### PROBLEM:
Search the records that follow and extract every line containing the string "down".

### GIVEN DATA:
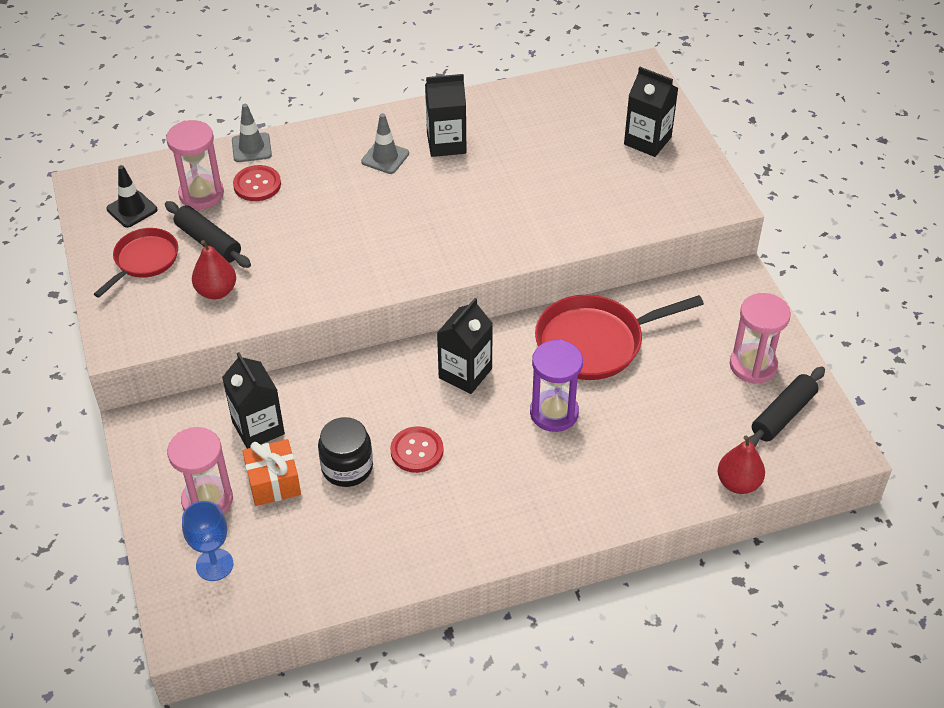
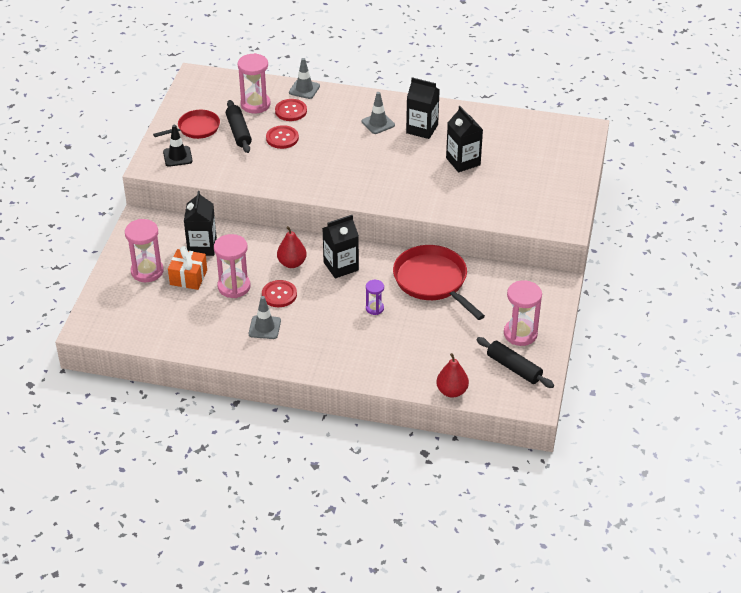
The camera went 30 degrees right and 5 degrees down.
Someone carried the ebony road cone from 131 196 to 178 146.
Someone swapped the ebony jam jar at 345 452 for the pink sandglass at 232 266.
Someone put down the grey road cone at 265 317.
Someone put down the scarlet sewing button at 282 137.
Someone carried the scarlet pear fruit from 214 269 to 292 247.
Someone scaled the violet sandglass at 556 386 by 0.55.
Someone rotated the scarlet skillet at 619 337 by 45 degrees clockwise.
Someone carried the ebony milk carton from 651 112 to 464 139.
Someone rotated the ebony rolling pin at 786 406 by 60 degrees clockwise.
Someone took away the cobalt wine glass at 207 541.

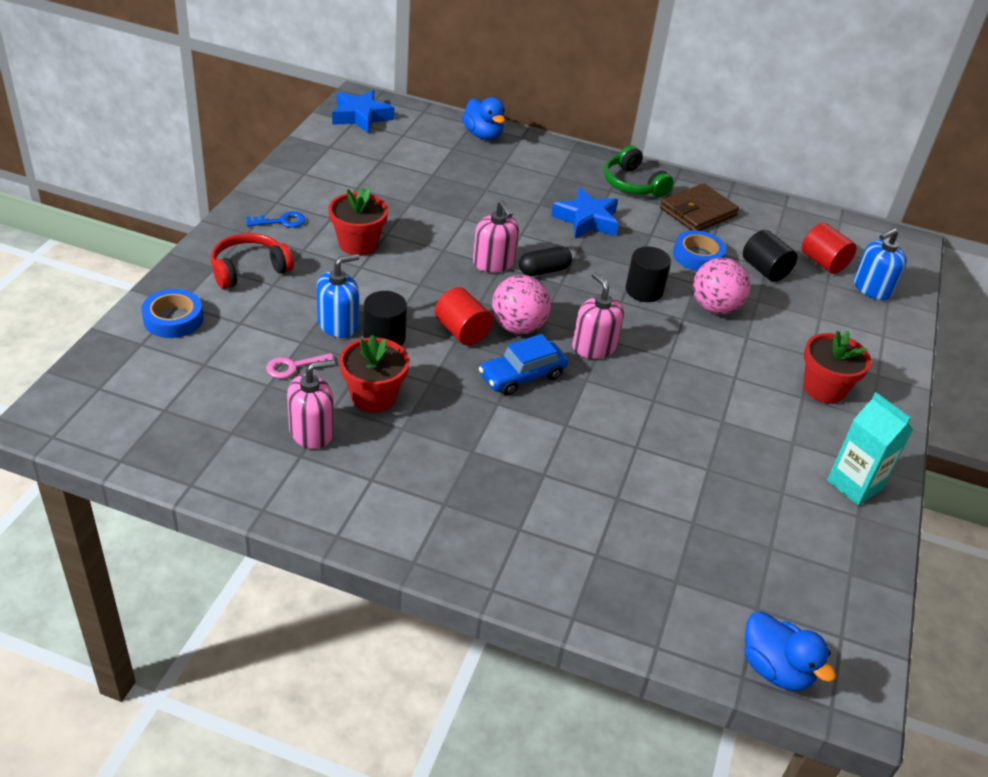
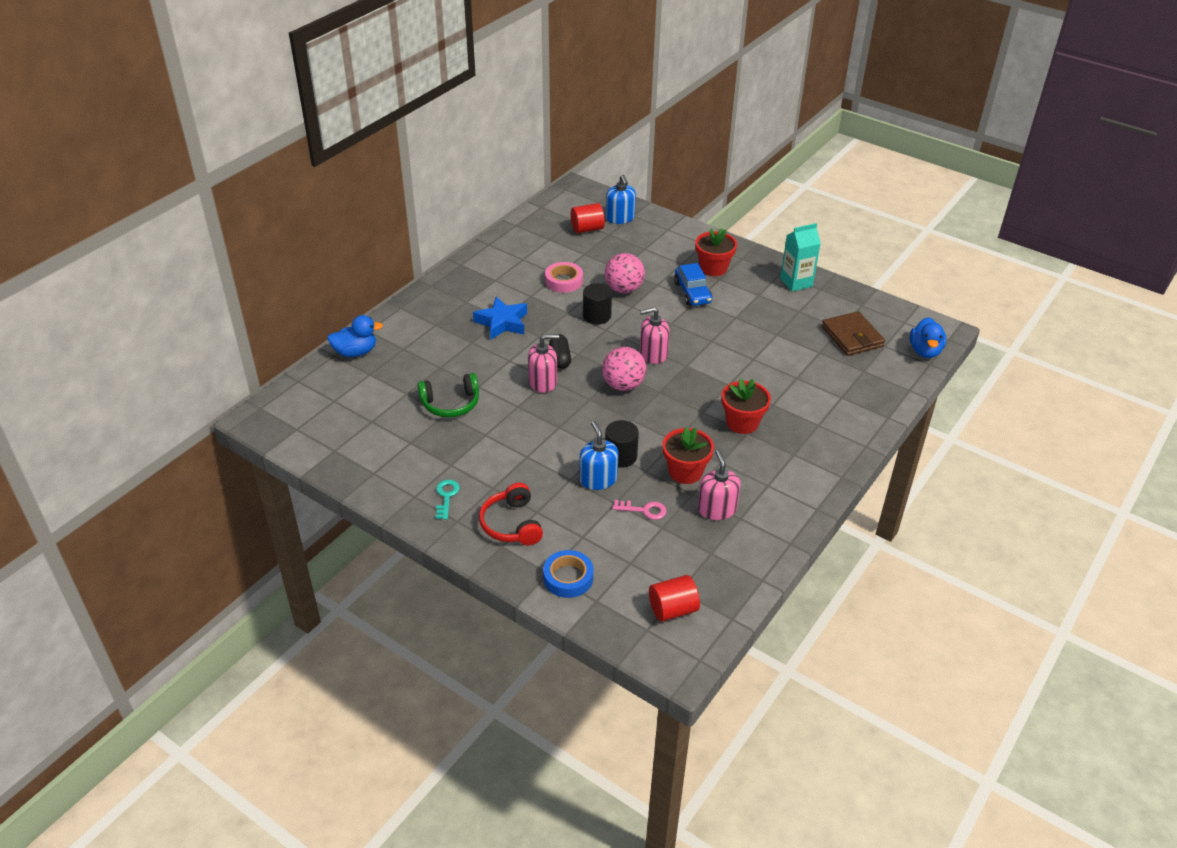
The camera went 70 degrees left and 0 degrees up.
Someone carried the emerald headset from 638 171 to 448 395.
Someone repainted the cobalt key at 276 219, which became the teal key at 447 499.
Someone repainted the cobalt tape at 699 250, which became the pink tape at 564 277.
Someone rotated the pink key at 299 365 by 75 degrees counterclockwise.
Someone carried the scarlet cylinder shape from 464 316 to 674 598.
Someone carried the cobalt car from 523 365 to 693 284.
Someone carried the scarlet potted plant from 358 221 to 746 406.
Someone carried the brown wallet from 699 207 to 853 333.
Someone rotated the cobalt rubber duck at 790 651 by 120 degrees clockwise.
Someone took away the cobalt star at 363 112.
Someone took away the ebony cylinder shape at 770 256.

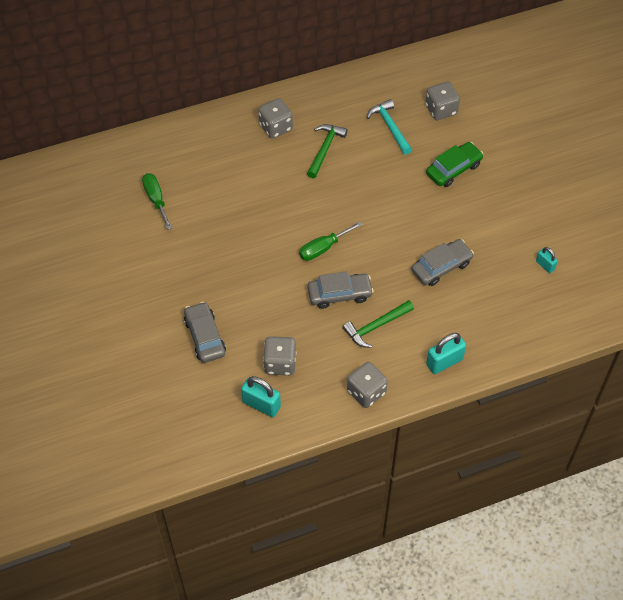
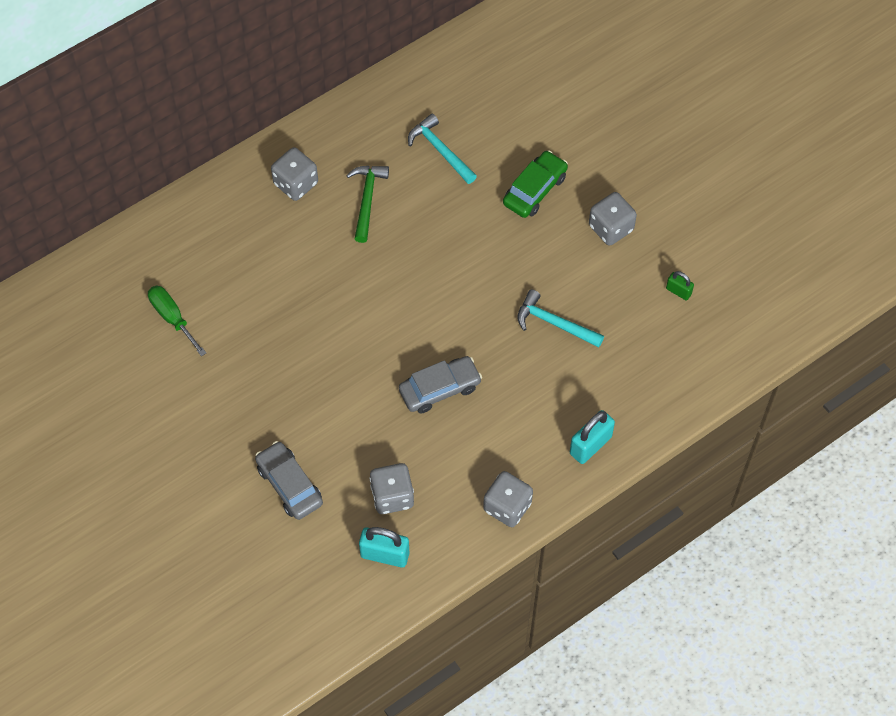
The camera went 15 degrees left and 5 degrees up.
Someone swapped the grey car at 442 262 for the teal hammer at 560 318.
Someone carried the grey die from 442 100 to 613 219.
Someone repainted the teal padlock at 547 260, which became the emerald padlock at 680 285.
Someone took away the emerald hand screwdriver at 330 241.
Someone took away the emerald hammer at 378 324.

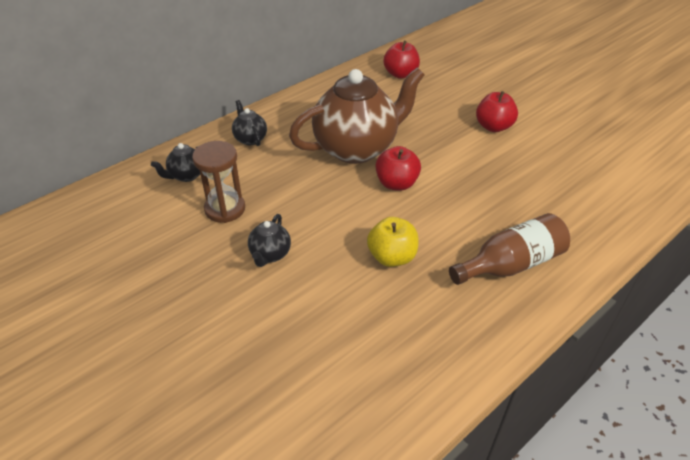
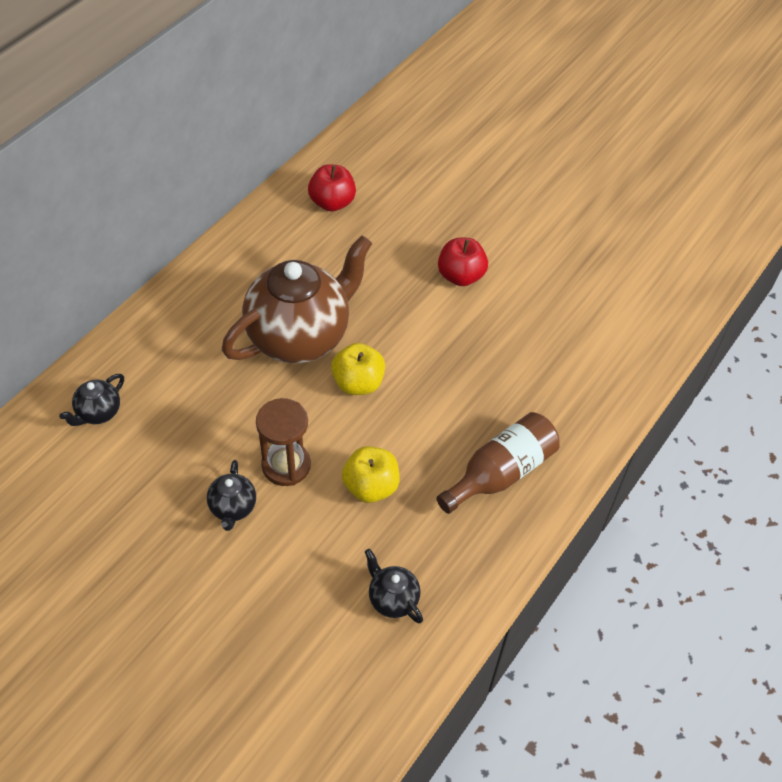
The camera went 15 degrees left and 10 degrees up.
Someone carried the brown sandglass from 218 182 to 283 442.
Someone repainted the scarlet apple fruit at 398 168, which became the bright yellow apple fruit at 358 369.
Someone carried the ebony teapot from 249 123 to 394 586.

### RESPONSE AREA:
The camera went 30 degrees right and 5 degrees down.
Someone put down the grey road cone at 265 317.
Someone put down the scarlet sewing button at 282 137.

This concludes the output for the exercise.